═══ Listed records ═══
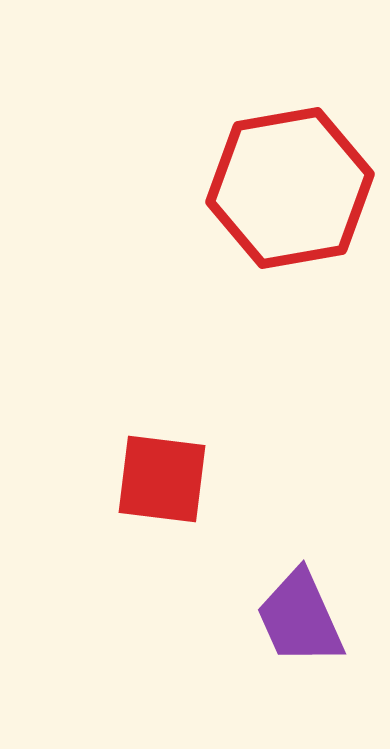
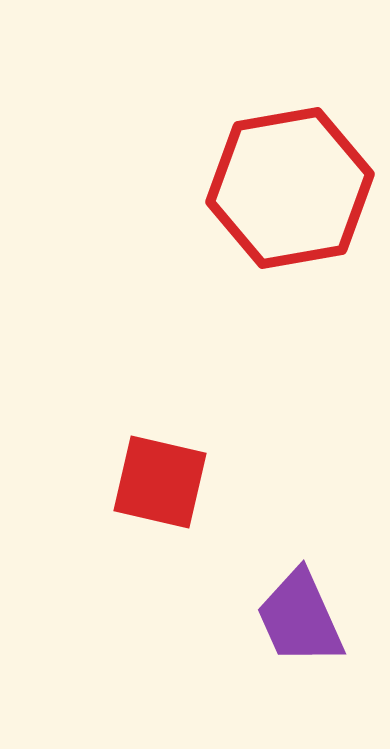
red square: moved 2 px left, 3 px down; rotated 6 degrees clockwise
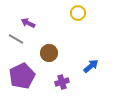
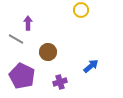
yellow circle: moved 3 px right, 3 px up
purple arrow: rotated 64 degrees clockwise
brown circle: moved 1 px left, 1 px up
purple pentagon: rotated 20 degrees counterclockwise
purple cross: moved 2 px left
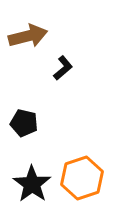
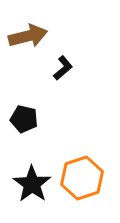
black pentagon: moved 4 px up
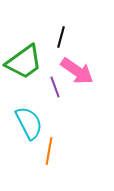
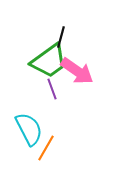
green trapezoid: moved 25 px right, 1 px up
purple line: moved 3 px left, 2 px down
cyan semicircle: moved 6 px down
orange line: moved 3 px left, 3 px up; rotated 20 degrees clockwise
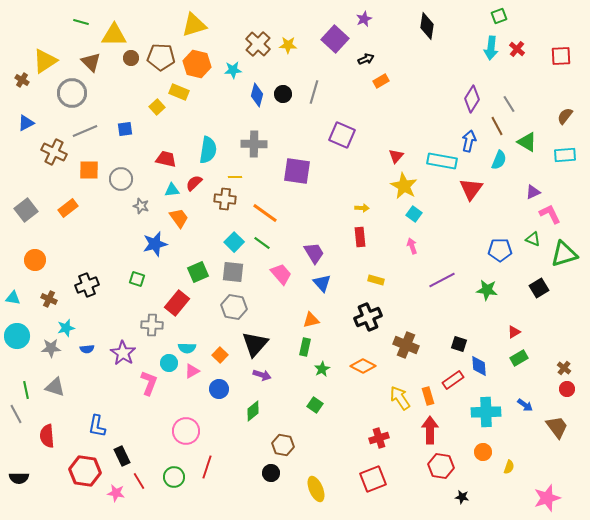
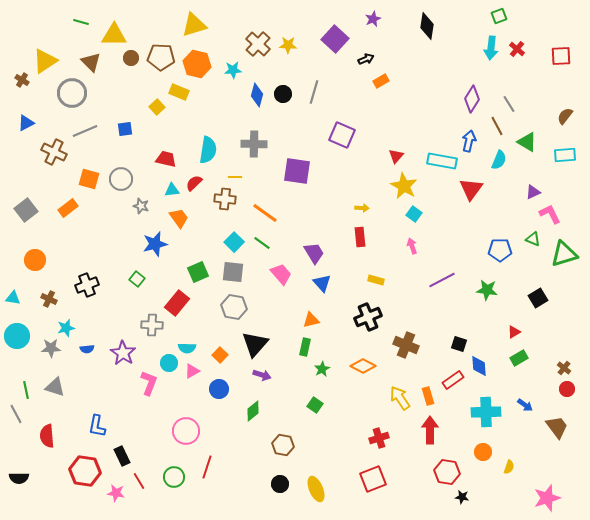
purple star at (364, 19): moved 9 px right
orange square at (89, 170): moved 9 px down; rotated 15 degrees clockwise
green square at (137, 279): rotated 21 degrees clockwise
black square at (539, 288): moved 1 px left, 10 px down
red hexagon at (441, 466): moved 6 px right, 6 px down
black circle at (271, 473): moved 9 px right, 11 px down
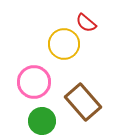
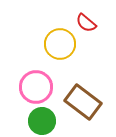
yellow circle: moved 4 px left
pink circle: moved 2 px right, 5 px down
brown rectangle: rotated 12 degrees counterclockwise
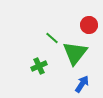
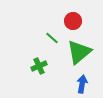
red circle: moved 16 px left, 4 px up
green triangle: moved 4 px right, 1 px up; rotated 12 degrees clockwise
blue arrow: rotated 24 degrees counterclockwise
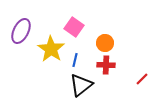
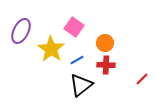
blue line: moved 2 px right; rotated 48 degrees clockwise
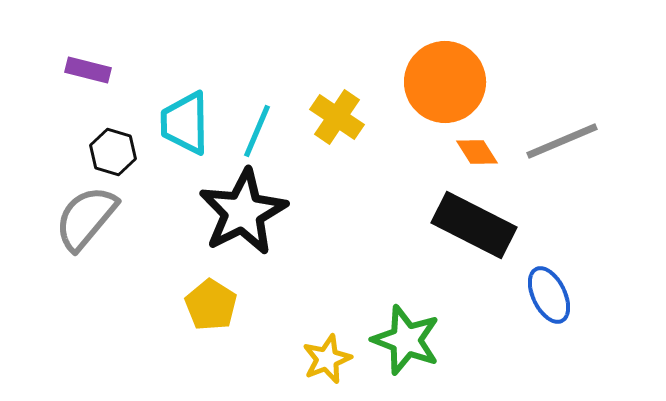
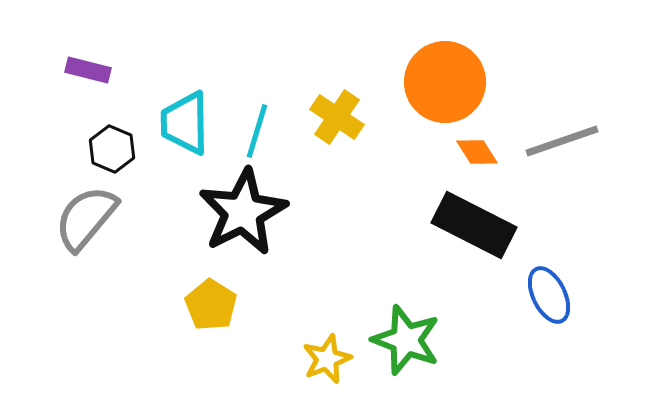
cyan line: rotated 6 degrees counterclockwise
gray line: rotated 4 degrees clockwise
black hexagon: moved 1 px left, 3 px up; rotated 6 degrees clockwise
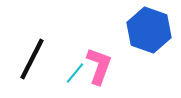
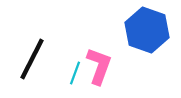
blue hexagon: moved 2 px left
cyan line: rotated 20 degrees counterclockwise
═══
Please reproduce every line of the records above word for word, leaving out the pictures.

red square: moved 2 px left, 3 px down; rotated 6 degrees clockwise
yellow circle: moved 3 px right, 3 px up
purple arrow: rotated 64 degrees clockwise
brown circle: moved 1 px left, 1 px up
purple pentagon: rotated 20 degrees counterclockwise
purple cross: moved 2 px left
black pentagon: moved 4 px up
green trapezoid: moved 25 px right, 1 px up
purple line: moved 3 px left, 2 px down
cyan semicircle: moved 6 px down
orange line: moved 3 px left, 3 px up; rotated 20 degrees clockwise
purple star at (364, 19): moved 9 px right
orange square at (89, 170): moved 9 px down; rotated 15 degrees clockwise
green square at (137, 279): rotated 21 degrees clockwise
black square at (539, 288): moved 1 px left, 10 px down
red hexagon at (441, 466): moved 6 px right, 6 px down
black circle at (271, 473): moved 9 px right, 11 px down
yellow circle: moved 4 px left
pink circle: moved 2 px right, 5 px down
brown rectangle: rotated 12 degrees counterclockwise
red circle: moved 16 px left, 4 px up
green triangle: moved 4 px right, 1 px up; rotated 12 degrees clockwise
blue arrow: rotated 24 degrees counterclockwise
blue line: moved 2 px right; rotated 48 degrees clockwise
cyan line: rotated 6 degrees counterclockwise
gray line: rotated 4 degrees clockwise
black hexagon: moved 1 px left, 3 px up; rotated 6 degrees clockwise
blue hexagon: moved 2 px left
cyan line: rotated 20 degrees counterclockwise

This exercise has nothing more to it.